Stored data:
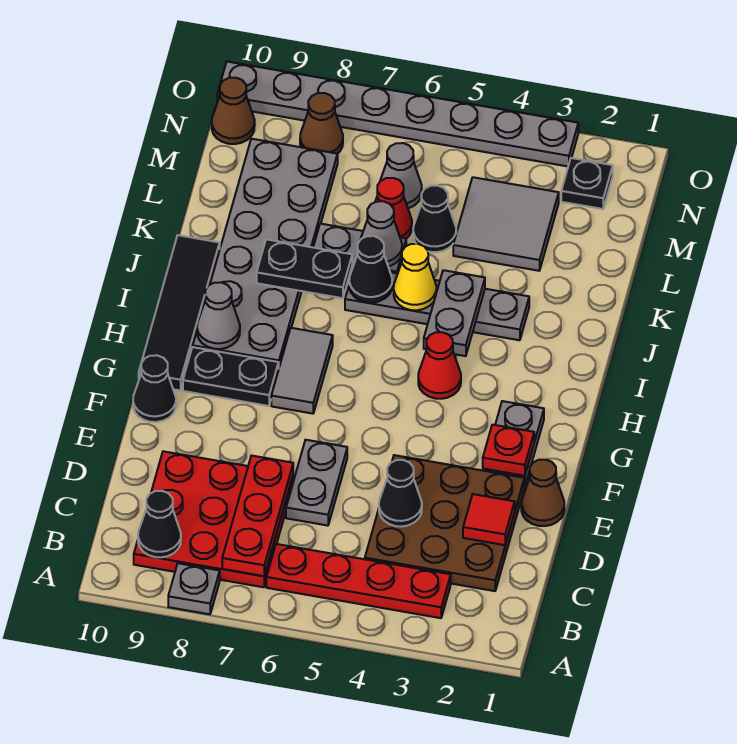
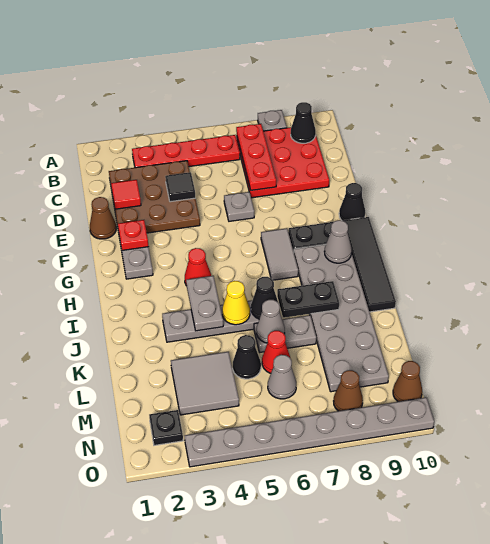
black cone D4 level 2 -> black tile D4 level 2
grey plate D6:E6 level 1 -> grey plate E6 level 1

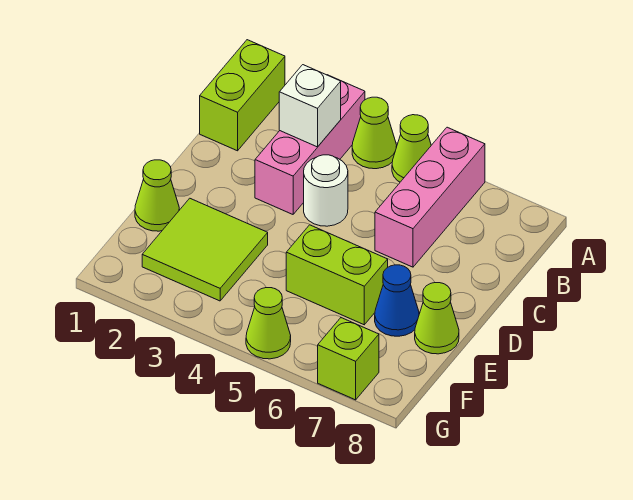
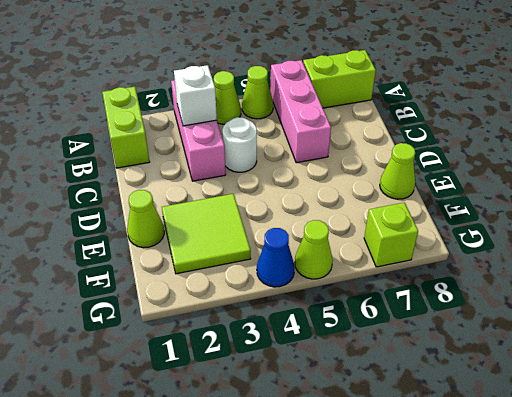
lime brick E5:E6 level 1 -> lime brick A7:A8 level 1
blue cone E7 level 1 -> blue cone G4 level 1

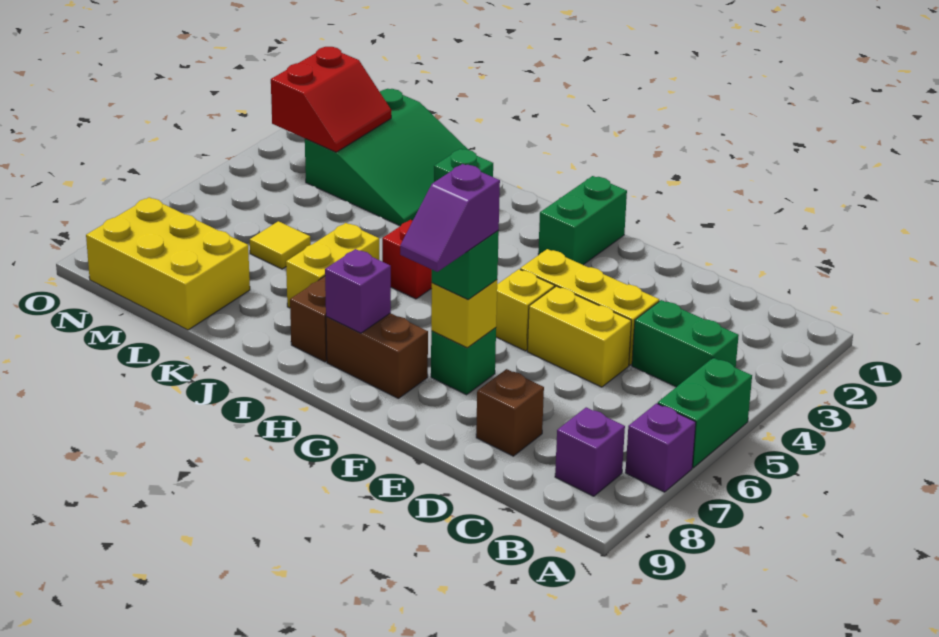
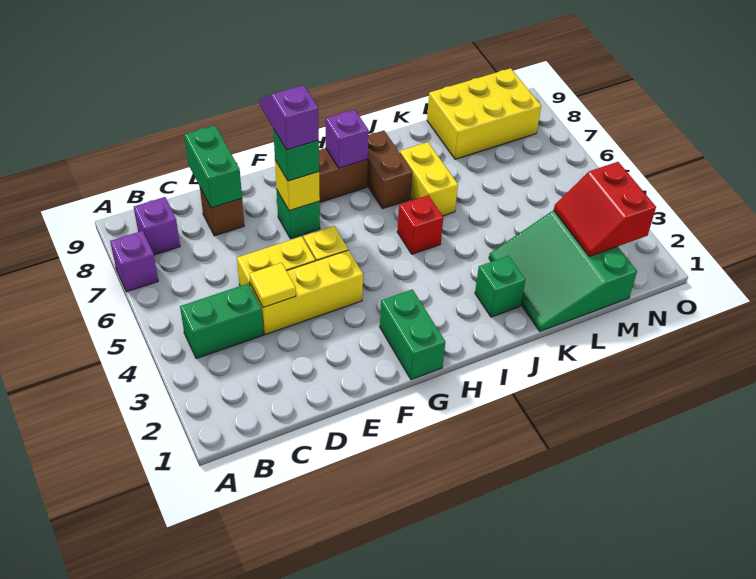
green brick A5:A6 level 1 -> green brick D8:D9 level 2
yellow tile L6 level 1 -> yellow tile D4 level 2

Activity: Write the lines out again exactly, beginning at the one containing "grey plate D6:E6" and ending with the last line of the entries, but without any pictures.

Completed task:
grey plate D6:E6 level 1 -> grey plate E6 level 1

lime brick E5:E6 level 1 -> lime brick A7:A8 level 1
blue cone E7 level 1 -> blue cone G4 level 1

green brick A5:A6 level 1 -> green brick D8:D9 level 2
yellow tile L6 level 1 -> yellow tile D4 level 2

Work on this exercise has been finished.